The answer should be one number only, namely how many lines of the records hold the word "robot".
========================================================================
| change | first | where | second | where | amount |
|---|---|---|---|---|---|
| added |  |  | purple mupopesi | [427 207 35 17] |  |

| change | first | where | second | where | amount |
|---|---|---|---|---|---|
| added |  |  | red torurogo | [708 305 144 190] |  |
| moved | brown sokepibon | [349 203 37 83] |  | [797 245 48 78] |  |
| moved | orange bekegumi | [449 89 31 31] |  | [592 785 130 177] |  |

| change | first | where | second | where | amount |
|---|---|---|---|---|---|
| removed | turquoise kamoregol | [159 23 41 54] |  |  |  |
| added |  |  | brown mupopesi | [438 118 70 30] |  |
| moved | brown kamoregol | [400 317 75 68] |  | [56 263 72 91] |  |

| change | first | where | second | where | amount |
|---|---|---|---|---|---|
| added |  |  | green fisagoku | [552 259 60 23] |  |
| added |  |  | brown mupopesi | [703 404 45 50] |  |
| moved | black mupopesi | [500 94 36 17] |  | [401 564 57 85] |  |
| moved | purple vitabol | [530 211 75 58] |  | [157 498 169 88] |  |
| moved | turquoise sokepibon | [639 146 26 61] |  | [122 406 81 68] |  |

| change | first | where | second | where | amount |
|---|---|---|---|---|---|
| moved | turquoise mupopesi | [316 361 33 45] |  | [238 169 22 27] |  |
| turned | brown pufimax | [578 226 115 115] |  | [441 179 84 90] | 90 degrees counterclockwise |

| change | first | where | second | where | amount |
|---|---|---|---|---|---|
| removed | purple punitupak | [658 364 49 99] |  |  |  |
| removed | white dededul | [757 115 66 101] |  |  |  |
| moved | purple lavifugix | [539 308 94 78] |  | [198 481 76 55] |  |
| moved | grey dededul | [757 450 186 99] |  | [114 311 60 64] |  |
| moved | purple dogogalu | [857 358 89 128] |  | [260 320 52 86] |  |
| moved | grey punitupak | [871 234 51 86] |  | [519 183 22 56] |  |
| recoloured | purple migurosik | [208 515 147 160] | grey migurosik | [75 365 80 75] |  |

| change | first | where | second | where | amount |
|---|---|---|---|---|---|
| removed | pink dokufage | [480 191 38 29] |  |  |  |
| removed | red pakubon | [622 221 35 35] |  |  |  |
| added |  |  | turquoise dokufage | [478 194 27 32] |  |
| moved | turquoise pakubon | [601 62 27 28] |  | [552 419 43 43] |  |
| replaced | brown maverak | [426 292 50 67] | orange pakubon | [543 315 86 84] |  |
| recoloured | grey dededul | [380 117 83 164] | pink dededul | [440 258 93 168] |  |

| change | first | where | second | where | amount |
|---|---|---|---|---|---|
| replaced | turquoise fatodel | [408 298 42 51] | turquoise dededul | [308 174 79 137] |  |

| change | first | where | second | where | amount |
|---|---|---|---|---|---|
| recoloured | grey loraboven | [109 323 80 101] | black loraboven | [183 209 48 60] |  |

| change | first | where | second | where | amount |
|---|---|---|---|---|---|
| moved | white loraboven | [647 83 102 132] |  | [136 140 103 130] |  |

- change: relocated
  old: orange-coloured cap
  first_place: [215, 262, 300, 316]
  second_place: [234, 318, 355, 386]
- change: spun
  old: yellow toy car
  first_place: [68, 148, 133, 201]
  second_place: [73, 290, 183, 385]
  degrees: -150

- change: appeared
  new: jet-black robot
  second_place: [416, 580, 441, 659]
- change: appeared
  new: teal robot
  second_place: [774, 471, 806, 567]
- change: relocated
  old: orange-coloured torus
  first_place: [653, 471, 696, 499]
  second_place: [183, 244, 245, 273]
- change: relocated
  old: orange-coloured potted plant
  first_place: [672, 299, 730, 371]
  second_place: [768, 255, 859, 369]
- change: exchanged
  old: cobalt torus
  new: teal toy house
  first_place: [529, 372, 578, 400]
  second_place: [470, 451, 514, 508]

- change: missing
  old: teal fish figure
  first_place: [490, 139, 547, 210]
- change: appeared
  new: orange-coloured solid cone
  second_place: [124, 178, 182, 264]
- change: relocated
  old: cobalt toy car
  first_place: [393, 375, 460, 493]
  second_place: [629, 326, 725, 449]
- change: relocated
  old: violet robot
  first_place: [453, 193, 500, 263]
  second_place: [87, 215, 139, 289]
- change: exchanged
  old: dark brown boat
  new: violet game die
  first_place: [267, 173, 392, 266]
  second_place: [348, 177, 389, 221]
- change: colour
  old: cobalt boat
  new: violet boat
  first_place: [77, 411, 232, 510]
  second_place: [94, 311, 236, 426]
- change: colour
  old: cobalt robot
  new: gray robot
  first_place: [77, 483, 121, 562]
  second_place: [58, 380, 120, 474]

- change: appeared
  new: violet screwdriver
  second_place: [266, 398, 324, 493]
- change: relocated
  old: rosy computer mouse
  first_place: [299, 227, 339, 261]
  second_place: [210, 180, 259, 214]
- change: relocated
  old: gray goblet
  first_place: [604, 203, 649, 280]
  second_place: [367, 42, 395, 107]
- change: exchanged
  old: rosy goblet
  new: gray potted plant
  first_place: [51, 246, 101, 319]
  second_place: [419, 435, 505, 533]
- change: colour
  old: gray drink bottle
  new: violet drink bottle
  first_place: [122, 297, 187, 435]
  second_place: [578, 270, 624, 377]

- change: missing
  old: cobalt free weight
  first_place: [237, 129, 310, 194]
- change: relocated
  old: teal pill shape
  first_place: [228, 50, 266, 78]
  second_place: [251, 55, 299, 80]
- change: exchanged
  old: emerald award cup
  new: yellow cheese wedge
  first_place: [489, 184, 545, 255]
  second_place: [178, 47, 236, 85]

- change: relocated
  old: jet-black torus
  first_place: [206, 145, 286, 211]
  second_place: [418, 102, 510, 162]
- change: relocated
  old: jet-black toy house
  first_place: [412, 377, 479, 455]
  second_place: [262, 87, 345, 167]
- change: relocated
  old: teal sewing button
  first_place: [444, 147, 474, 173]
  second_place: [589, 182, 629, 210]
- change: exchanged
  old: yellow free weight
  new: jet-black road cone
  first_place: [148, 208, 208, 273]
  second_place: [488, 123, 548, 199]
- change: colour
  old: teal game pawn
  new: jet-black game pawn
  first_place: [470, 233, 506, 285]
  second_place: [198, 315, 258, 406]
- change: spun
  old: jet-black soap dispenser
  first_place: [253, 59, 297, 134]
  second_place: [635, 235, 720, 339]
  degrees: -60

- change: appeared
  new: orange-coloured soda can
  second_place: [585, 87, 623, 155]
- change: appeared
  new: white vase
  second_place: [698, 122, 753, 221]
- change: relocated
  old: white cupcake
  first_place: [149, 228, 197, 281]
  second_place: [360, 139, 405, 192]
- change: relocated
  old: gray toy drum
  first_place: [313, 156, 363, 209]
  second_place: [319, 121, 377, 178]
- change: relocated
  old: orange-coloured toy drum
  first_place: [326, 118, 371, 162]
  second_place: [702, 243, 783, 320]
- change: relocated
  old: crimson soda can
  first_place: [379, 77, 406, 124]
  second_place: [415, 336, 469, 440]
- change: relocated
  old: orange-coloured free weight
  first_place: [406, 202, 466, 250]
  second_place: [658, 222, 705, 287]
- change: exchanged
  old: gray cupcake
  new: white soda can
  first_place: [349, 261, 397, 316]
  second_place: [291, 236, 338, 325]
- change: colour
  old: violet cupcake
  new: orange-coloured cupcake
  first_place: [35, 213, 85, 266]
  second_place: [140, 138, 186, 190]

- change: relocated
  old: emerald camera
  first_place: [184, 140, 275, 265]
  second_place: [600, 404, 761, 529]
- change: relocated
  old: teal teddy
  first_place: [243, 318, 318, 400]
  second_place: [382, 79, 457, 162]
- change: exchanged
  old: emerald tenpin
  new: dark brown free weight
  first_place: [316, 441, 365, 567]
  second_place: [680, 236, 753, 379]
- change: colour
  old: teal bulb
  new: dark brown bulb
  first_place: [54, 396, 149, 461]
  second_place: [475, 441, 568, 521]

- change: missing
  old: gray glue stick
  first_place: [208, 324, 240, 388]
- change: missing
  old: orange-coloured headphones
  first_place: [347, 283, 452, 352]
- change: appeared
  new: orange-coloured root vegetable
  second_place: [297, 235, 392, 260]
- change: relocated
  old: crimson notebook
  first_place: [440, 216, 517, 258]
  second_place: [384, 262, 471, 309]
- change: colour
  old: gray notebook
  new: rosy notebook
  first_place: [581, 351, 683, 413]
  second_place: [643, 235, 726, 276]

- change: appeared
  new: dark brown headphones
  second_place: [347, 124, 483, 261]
========================================================================
• [Response]:
5